━━━ Provided entries

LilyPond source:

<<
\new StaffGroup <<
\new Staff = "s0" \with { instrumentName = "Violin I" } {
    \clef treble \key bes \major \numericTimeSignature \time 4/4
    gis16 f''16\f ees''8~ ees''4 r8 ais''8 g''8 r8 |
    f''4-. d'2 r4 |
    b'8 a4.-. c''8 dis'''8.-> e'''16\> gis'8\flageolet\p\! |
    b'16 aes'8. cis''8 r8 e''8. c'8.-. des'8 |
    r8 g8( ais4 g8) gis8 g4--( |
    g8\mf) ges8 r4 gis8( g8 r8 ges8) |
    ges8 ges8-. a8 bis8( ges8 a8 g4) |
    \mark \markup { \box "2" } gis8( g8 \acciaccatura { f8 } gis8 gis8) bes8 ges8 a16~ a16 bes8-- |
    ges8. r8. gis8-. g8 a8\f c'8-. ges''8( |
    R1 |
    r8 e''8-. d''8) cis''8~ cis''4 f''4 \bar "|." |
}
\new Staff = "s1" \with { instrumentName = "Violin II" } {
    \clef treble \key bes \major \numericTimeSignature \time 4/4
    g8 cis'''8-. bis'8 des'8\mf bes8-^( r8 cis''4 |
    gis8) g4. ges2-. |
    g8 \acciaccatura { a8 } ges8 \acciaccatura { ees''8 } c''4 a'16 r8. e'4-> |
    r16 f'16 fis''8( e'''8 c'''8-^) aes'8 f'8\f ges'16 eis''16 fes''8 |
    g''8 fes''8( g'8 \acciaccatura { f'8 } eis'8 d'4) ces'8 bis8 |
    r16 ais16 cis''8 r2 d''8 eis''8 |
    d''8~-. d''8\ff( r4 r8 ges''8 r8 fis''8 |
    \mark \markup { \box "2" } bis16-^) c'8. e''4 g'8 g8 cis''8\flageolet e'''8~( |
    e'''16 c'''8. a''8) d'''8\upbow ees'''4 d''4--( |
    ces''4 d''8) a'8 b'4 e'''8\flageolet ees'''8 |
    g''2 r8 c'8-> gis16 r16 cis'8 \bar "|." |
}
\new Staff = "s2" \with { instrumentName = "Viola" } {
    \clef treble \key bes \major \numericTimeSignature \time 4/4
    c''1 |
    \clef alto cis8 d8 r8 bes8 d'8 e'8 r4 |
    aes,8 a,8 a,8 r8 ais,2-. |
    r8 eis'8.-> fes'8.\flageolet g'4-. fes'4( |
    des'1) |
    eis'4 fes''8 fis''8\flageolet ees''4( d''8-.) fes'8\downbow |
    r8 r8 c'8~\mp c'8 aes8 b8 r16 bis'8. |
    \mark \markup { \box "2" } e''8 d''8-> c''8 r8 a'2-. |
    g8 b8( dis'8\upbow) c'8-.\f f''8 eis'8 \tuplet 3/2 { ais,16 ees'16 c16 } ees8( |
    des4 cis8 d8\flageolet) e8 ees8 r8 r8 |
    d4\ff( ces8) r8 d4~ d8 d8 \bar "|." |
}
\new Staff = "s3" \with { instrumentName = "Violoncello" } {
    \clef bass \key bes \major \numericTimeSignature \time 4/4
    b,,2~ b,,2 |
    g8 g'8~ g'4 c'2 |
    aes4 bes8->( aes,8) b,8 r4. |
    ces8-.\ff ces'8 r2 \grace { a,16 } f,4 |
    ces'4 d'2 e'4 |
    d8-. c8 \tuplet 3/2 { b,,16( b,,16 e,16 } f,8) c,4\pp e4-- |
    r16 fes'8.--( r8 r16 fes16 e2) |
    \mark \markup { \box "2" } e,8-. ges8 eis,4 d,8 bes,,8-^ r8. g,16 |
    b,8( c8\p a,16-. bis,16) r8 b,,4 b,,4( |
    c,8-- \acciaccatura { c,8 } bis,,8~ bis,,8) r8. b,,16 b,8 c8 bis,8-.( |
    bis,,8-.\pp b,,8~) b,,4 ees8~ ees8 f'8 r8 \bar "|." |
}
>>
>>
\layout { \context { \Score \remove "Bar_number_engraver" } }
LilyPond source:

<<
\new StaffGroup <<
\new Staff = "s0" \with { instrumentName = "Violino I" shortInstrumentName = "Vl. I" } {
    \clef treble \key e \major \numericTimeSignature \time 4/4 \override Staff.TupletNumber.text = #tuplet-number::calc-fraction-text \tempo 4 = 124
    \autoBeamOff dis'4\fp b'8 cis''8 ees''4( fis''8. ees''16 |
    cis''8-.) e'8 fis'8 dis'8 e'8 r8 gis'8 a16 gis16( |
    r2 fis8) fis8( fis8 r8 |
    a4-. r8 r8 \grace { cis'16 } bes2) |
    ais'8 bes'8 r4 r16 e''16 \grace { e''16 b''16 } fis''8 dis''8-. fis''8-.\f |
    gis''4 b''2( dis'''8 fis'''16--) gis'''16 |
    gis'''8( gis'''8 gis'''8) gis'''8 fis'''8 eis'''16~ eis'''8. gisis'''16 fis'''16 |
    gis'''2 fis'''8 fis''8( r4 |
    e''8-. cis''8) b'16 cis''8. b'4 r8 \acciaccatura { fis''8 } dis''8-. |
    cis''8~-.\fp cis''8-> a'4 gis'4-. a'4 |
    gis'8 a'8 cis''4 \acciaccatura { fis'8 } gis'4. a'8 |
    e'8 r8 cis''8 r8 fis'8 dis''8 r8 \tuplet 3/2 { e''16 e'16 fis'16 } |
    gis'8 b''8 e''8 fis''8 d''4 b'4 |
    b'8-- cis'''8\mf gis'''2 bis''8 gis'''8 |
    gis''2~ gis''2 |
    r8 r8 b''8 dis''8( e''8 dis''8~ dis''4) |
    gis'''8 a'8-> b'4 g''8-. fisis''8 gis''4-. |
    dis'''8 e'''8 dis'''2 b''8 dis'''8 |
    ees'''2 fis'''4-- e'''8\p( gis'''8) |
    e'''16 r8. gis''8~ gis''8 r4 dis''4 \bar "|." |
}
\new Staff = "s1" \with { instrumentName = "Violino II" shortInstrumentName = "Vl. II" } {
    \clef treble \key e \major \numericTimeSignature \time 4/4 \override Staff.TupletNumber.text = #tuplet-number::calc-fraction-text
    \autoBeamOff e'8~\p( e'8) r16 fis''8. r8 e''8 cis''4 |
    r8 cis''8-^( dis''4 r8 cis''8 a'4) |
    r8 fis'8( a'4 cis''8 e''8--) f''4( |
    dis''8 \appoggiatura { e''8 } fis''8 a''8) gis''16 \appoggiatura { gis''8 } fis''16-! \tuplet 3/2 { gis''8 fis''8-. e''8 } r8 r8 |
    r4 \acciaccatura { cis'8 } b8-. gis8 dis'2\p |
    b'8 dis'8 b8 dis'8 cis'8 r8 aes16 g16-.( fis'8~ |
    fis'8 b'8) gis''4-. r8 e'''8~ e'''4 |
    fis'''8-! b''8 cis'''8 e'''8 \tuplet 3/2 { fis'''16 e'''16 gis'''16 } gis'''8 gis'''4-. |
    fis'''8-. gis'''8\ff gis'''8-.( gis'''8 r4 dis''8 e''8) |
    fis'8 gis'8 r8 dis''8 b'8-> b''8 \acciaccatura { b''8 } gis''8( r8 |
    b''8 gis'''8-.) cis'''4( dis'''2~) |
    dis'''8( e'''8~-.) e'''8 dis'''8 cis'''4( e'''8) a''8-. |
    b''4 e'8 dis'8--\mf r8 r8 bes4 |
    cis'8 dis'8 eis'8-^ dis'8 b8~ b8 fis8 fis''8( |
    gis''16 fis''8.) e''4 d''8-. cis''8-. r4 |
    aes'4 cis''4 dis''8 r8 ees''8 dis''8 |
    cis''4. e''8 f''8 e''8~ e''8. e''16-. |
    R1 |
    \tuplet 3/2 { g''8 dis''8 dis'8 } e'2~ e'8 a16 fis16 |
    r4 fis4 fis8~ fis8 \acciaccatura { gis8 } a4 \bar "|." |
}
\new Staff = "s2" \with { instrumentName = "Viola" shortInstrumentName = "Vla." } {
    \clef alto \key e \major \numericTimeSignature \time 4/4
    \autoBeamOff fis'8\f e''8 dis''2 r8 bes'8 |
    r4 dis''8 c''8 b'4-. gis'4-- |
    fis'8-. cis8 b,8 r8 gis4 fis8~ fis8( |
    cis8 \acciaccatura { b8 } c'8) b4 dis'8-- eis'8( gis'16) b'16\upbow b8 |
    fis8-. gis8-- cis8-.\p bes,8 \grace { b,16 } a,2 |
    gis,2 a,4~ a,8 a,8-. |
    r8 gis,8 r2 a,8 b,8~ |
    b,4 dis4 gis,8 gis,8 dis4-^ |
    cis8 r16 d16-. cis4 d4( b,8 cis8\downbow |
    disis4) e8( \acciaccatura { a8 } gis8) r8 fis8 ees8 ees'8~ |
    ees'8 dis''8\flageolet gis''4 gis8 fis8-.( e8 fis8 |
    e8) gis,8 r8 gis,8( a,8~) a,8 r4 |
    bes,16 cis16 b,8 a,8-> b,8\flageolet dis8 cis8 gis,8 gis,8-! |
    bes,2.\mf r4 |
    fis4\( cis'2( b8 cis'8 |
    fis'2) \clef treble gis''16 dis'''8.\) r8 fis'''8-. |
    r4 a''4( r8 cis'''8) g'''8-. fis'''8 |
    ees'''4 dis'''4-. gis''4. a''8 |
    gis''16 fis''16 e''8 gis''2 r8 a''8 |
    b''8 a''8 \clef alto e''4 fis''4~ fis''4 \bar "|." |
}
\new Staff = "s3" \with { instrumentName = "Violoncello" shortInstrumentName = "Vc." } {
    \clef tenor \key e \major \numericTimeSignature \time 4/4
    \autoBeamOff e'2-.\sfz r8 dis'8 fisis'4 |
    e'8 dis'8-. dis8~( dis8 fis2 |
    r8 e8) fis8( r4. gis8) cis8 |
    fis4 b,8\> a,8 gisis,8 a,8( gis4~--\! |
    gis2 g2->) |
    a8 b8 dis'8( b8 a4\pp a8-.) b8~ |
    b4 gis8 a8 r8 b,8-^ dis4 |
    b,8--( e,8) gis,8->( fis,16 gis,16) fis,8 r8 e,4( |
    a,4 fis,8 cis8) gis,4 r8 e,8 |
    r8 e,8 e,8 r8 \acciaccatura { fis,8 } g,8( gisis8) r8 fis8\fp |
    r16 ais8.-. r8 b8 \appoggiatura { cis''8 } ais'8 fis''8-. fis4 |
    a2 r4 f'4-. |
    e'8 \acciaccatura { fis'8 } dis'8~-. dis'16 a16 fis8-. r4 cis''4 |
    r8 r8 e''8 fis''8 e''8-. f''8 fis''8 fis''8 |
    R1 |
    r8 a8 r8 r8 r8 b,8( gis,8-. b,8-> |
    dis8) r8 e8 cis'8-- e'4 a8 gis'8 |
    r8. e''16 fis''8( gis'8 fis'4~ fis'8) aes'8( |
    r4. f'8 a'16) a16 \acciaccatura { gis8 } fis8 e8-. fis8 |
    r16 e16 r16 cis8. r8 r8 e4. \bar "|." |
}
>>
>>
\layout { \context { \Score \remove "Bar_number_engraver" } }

━━━━━━

Exercise requirements:
Pull out every line in the data that contains the string "TupletNumber", and copy each of those lines in full.

Final answer:
    \clef treble \key e \major \numericTimeSignature \time 4/4 \override Staff.TupletNumber.text = #tuplet-number::calc-fraction-text \tempo 4 = 124
    \clef treble \key e \major \numericTimeSignature \time 4/4 \override Staff.TupletNumber.text = #tuplet-number::calc-fraction-text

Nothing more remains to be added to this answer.